WHAT THE EXERCISE ASKS: Reproduce the whole listing exactly and let no picture into the copy.

ENTRIES SUPPLIED:
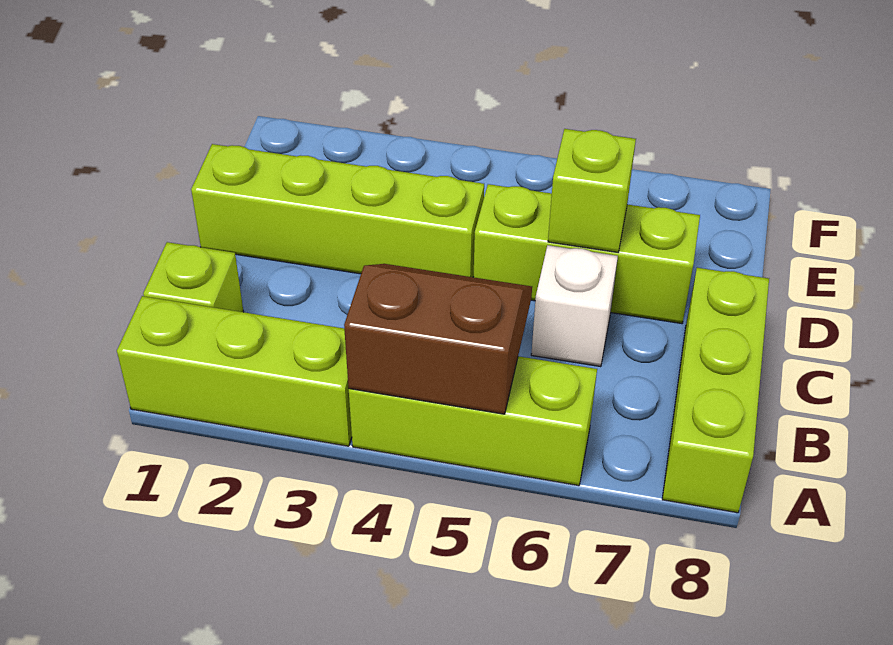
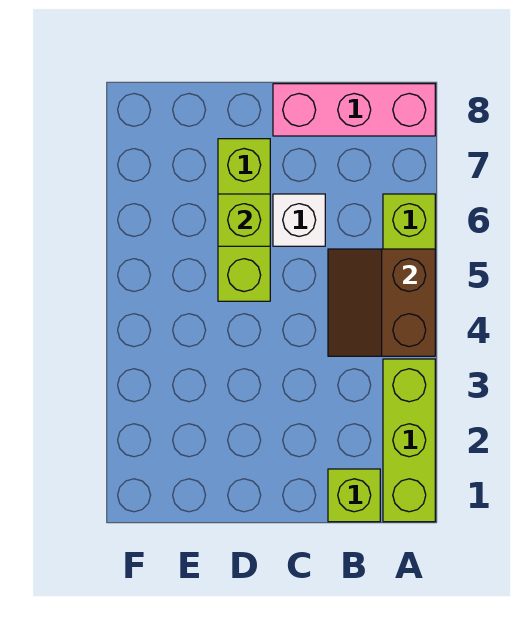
lime brick A8:C8 level 1 -> pink brick A8:C8 level 1
lime brick D1:D4 level 1 -> none

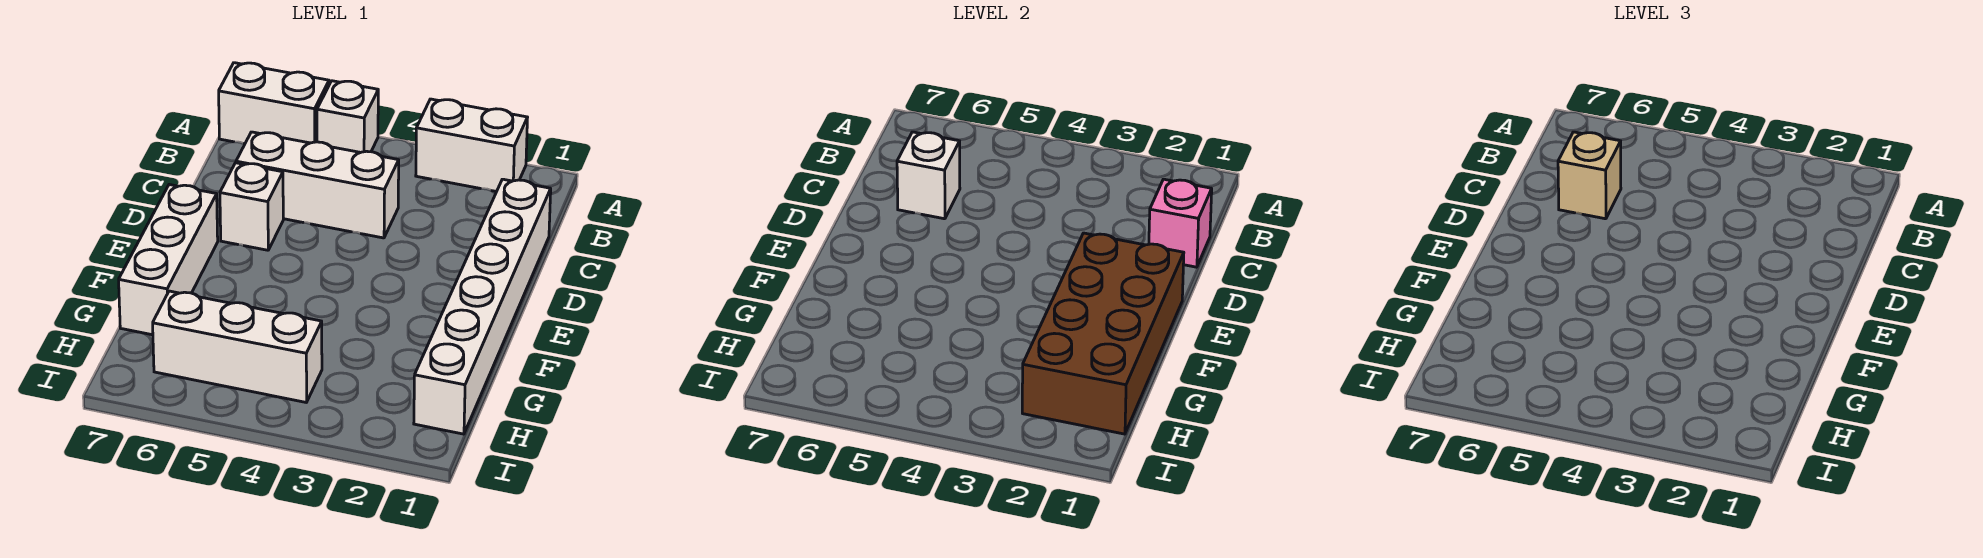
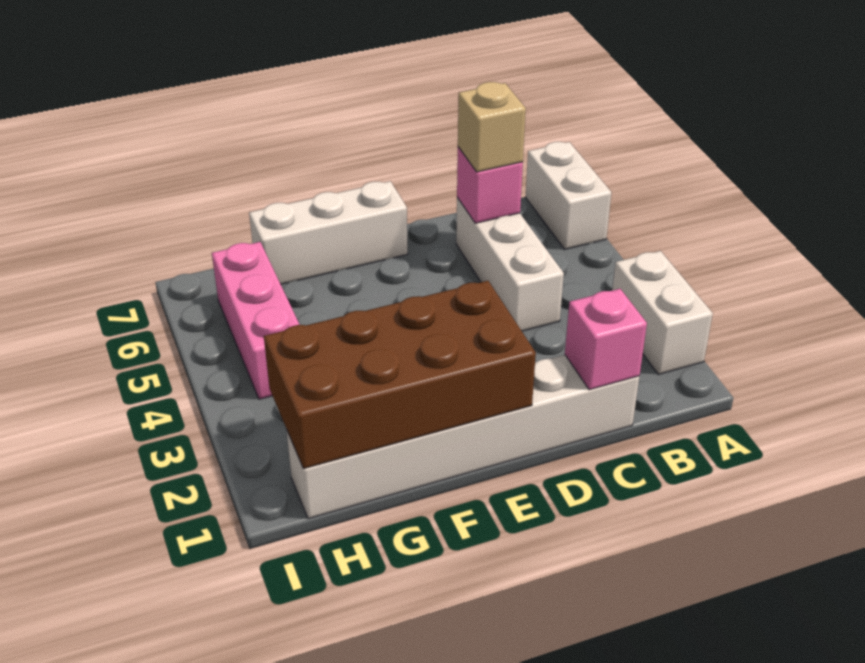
white brick A5 level 1 -> none
white brick C6 level 2 -> pink brick C6 level 2
white brick D6 level 1 -> none
white brick H4:H6 level 1 -> pink brick H4:H6 level 1

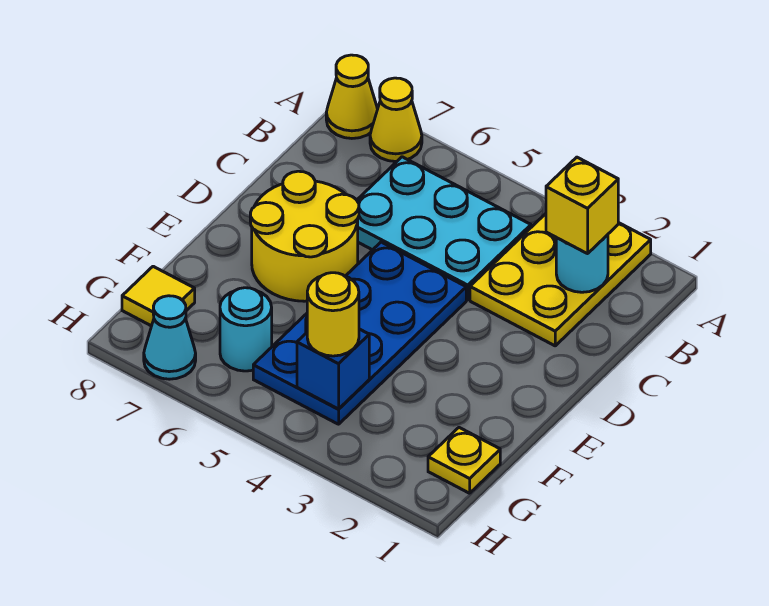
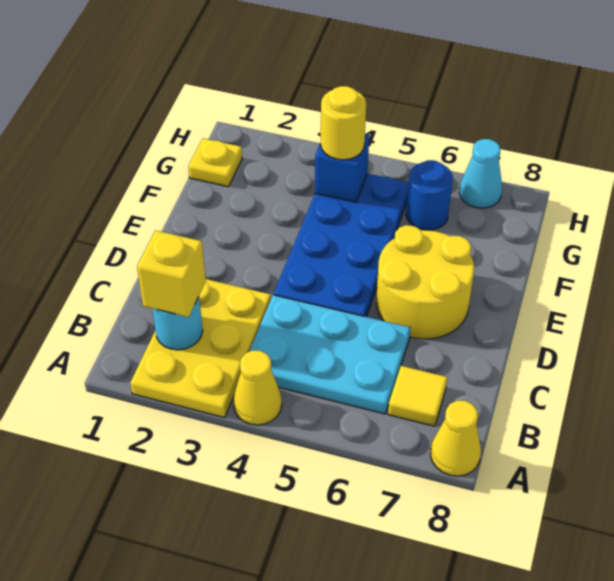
yellow cone A7 level 1 -> yellow cone A4 level 1
cyan round brick G6 level 1 -> blue round brick G6 level 1
yellow tile G8 level 1 -> yellow tile B7 level 1

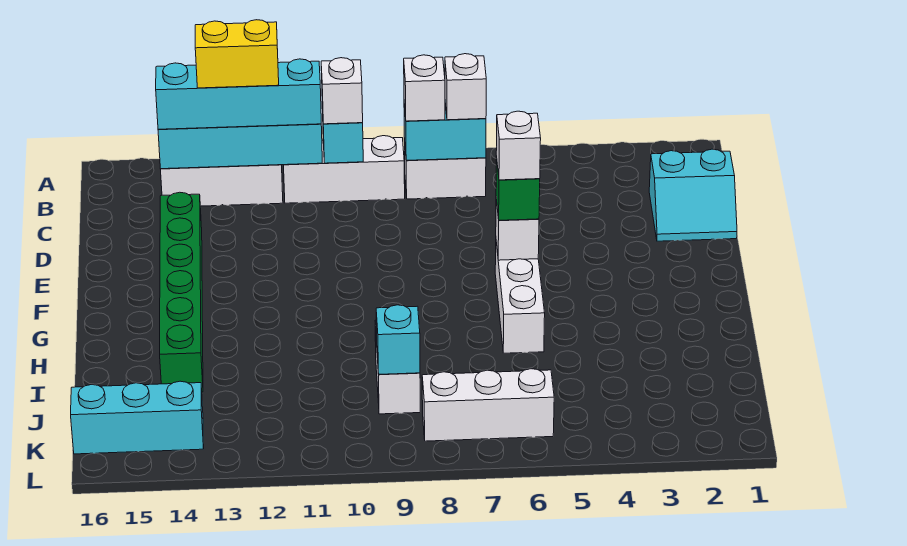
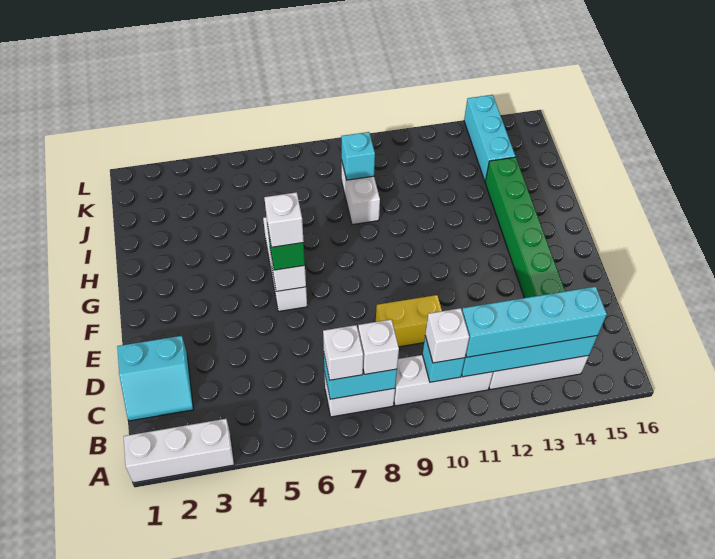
yellow brick B12:B13 level 4 -> yellow brick D9:D10 level 1
cyan slope C1:D2 level 1 top C -> cyan slope C1:D2 level 1 top D
white brick K6:K8 level 1 -> white brick A1:A3 level 1
cyan brick K14:K16 level 1 -> cyan brick J14:L14 level 1

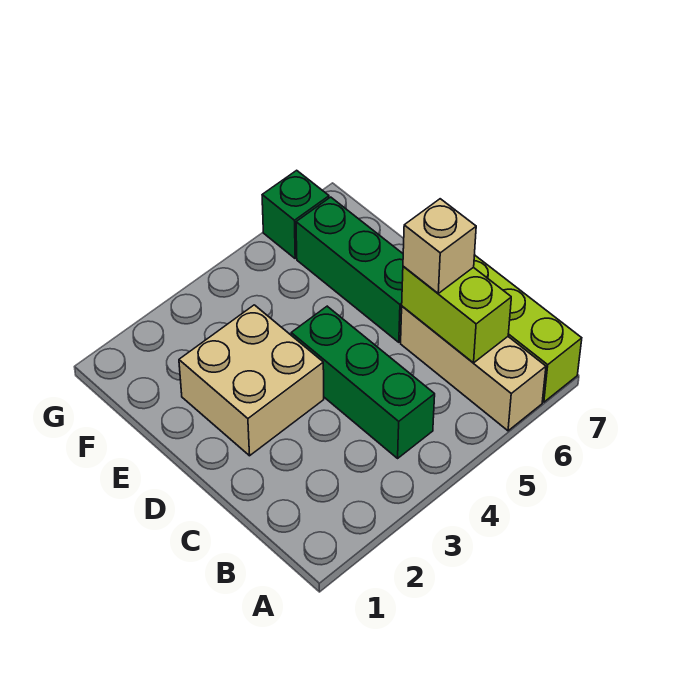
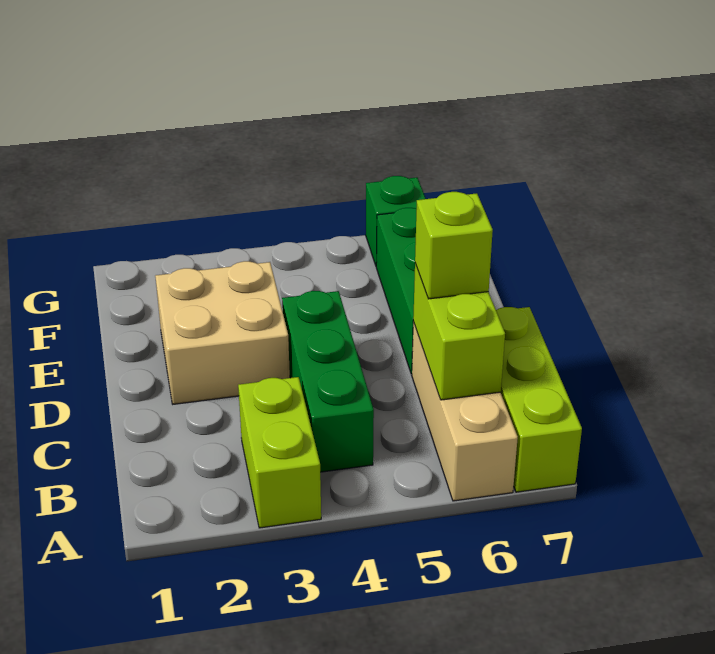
none -> lime brick A3:B3 level 1
tan brick C6 level 3 -> lime brick C6 level 3

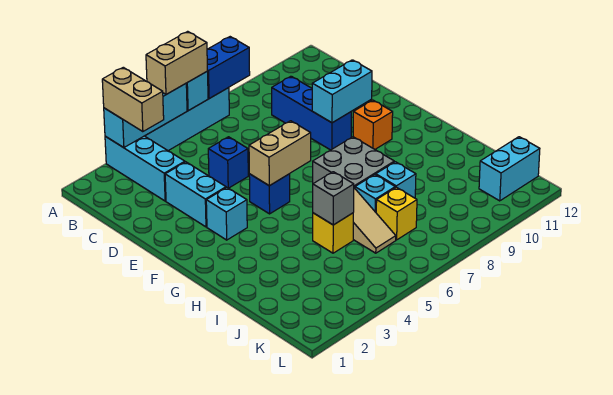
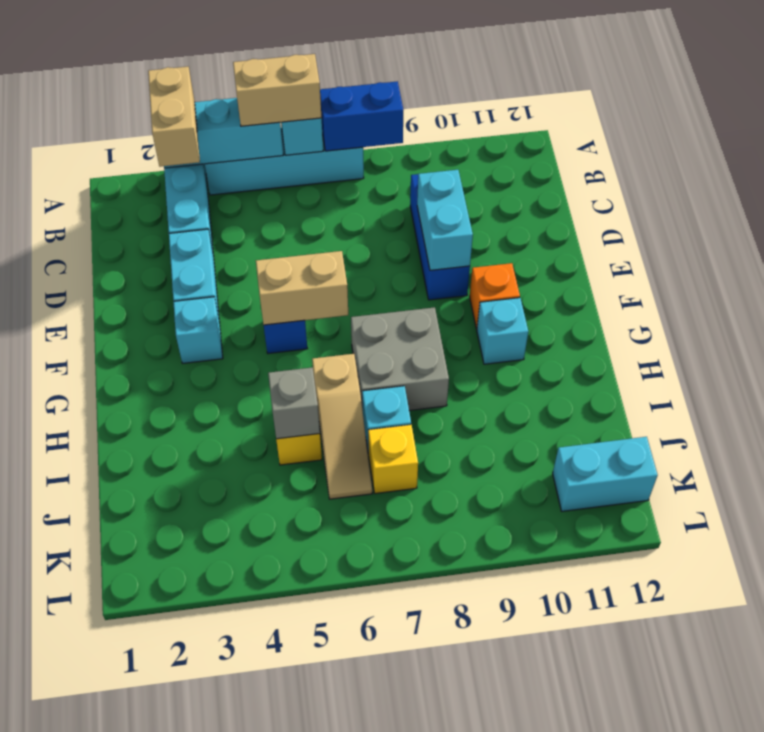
blue brick D5 level 1 -> none
cyan brick E9:E10 level 2 -> cyan brick D9:E9 level 2
cyan brick I8 level 1 -> cyan brick G10 level 1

RESULT FOR THIS TASK:
lime brick A8:C8 level 1 -> pink brick A8:C8 level 1
lime brick D1:D4 level 1 -> none

white brick A5 level 1 -> none
white brick C6 level 2 -> pink brick C6 level 2
white brick D6 level 1 -> none
white brick H4:H6 level 1 -> pink brick H4:H6 level 1

yellow cone A7 level 1 -> yellow cone A4 level 1
cyan round brick G6 level 1 -> blue round brick G6 level 1
yellow tile G8 level 1 -> yellow tile B7 level 1

yellow brick B12:B13 level 4 -> yellow brick D9:D10 level 1
cyan slope C1:D2 level 1 top C -> cyan slope C1:D2 level 1 top D
white brick K6:K8 level 1 -> white brick A1:A3 level 1
cyan brick K14:K16 level 1 -> cyan brick J14:L14 level 1

none -> lime brick A3:B3 level 1
tan brick C6 level 3 -> lime brick C6 level 3

blue brick D5 level 1 -> none
cyan brick E9:E10 level 2 -> cyan brick D9:E9 level 2
cyan brick I8 level 1 -> cyan brick G10 level 1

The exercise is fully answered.